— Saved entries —

────────────────

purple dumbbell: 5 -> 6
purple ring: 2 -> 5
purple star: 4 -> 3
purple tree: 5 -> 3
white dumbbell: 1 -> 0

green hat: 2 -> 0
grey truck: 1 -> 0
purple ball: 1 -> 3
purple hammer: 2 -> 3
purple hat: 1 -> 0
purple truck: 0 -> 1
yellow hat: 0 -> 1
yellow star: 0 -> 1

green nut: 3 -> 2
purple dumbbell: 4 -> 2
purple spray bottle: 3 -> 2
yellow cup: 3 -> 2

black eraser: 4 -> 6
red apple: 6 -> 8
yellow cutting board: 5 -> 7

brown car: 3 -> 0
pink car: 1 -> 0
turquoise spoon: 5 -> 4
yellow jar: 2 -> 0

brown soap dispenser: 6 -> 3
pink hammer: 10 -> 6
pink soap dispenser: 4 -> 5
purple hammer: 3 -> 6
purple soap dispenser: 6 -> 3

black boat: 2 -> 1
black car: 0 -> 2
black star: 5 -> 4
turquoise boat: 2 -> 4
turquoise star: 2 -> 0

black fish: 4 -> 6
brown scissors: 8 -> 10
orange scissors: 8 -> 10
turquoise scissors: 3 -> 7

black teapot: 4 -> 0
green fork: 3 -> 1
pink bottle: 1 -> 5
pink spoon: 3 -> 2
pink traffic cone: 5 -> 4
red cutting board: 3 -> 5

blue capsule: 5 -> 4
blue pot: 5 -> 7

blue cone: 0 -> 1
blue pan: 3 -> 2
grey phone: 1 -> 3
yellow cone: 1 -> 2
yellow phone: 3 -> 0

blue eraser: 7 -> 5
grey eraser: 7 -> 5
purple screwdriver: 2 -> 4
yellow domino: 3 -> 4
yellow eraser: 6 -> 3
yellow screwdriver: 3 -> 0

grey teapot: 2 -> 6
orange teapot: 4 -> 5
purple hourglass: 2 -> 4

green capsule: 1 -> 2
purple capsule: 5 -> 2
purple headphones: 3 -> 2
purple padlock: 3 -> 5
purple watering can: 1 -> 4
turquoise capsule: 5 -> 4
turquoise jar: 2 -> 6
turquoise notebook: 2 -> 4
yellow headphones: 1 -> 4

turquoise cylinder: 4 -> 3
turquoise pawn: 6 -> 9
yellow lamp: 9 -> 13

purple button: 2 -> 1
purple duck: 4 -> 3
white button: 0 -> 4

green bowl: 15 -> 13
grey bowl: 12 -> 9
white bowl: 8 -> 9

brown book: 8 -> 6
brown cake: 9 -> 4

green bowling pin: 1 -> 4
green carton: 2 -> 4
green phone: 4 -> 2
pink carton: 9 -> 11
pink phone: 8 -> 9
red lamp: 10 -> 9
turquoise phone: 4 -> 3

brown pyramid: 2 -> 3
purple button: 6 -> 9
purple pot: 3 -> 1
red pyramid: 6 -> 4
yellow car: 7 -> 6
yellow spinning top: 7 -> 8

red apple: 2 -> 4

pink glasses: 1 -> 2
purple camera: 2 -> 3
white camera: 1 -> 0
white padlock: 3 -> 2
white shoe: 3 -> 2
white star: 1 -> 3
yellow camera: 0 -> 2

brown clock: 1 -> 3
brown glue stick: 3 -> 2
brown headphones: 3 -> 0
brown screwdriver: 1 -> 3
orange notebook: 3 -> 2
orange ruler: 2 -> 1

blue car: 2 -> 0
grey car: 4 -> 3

────────────────

— TASK DESCRIPTION —
The answer should contain only the lines from the first line of the entries through the line holding "pink car: 1 -> 0", each exactly as written.

— YOUR RESPONSE —
purple dumbbell: 5 -> 6
purple ring: 2 -> 5
purple star: 4 -> 3
purple tree: 5 -> 3
white dumbbell: 1 -> 0

green hat: 2 -> 0
grey truck: 1 -> 0
purple ball: 1 -> 3
purple hammer: 2 -> 3
purple hat: 1 -> 0
purple truck: 0 -> 1
yellow hat: 0 -> 1
yellow star: 0 -> 1

green nut: 3 -> 2
purple dumbbell: 4 -> 2
purple spray bottle: 3 -> 2
yellow cup: 3 -> 2

black eraser: 4 -> 6
red apple: 6 -> 8
yellow cutting board: 5 -> 7

brown car: 3 -> 0
pink car: 1 -> 0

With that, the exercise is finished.